## Exercise
All of the data below should be repeated exactly. Pictures should not be included.

## Dataset extract
----------

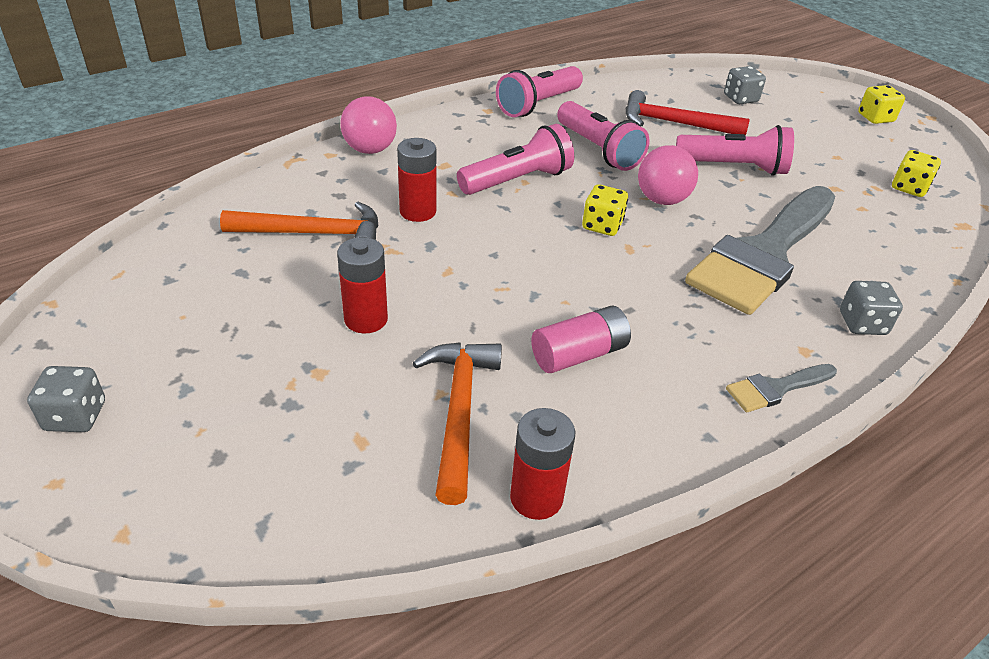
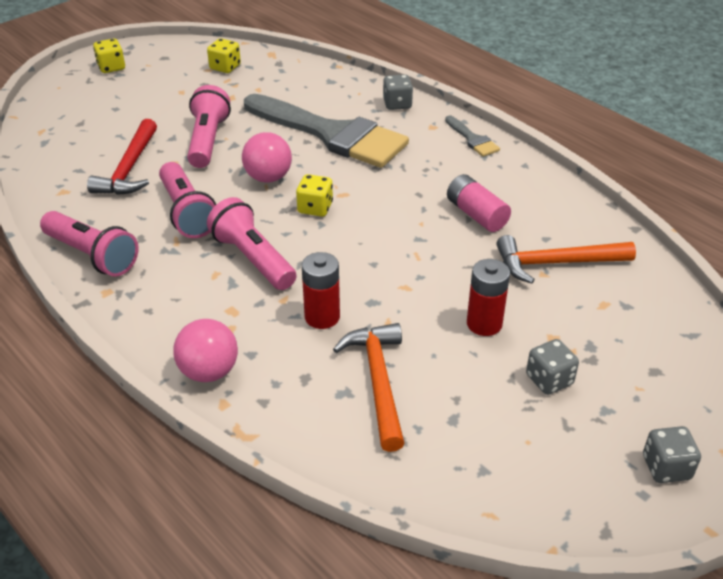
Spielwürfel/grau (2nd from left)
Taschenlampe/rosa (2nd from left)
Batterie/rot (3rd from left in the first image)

----------

## Answer to the exercise
Spielwürfel/grau (2nd from left)
Taschenlampe/rosa (2nd from left)
Batterie/rot (3rd from left in the first image)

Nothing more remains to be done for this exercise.